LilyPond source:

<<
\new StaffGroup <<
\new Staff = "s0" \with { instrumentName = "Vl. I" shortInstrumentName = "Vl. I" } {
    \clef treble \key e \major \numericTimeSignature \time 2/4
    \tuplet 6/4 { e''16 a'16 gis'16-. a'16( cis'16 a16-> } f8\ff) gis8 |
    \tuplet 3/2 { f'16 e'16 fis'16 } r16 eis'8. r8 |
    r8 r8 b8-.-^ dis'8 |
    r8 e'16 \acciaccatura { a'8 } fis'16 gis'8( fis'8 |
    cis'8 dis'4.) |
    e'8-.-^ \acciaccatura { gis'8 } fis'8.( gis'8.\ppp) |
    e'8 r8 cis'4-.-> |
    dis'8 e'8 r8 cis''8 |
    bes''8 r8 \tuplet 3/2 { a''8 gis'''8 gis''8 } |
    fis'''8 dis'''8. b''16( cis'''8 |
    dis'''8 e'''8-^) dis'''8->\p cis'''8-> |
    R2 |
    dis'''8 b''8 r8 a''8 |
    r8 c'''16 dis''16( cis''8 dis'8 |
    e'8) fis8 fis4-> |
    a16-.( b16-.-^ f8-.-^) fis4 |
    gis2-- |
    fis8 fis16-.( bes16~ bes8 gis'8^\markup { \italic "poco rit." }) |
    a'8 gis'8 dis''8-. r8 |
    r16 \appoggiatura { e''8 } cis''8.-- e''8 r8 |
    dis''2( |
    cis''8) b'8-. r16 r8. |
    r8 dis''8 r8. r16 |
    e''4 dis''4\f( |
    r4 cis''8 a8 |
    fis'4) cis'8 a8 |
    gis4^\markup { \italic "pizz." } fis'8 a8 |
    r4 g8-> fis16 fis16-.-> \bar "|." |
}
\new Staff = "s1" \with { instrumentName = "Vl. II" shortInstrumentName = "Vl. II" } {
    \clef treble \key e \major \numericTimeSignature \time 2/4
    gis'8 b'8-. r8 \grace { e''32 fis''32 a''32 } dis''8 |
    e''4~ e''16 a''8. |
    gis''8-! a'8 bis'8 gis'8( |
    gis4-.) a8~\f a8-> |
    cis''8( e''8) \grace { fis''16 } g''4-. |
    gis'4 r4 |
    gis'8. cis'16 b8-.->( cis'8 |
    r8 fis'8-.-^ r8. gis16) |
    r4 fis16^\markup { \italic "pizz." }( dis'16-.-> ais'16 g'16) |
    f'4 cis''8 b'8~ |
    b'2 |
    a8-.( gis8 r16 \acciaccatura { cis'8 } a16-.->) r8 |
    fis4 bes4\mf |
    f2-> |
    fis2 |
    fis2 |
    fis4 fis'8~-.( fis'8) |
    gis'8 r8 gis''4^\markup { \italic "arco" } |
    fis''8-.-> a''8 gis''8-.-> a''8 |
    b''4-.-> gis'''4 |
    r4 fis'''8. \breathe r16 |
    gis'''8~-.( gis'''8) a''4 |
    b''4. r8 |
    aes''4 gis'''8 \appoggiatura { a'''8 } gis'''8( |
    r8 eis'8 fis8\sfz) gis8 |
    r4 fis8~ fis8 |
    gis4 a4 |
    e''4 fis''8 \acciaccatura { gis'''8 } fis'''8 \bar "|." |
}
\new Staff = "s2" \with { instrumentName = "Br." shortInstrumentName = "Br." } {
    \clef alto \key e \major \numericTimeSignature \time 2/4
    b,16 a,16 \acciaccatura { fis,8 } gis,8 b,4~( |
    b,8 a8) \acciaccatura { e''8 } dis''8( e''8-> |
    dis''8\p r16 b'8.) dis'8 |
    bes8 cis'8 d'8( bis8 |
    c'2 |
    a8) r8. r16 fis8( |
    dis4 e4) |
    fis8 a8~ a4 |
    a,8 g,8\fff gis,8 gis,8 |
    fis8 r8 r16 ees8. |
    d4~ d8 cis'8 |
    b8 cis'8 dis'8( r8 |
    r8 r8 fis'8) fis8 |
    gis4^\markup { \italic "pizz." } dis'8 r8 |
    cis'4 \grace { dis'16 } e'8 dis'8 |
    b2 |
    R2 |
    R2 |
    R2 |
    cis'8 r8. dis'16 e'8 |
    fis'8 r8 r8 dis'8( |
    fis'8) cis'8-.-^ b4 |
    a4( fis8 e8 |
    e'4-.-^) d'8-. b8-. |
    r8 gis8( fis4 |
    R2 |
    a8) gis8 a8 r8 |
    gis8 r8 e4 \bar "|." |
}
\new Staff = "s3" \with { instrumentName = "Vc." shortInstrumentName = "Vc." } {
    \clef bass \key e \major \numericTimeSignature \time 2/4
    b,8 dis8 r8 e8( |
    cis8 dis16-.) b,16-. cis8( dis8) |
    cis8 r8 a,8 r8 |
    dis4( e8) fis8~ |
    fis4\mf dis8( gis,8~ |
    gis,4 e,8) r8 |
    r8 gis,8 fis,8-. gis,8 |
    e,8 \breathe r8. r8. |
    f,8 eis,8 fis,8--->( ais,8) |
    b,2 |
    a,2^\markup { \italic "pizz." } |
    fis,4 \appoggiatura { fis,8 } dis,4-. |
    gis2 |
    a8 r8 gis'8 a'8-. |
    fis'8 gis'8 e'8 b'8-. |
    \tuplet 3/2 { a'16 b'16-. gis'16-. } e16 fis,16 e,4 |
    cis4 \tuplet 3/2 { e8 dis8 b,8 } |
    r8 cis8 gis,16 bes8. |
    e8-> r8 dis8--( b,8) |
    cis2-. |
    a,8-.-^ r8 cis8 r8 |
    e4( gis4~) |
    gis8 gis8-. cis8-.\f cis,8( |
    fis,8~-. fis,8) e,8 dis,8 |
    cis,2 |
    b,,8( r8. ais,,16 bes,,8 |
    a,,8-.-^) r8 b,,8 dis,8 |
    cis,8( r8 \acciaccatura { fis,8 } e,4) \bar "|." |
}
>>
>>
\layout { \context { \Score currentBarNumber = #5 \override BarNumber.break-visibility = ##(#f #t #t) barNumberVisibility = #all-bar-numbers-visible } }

CHALLENGE: Report how many lines in the listing contain the string "numericTimeSignature". Give only the number.

OUTPUT FOR THIS EXERCISE: 4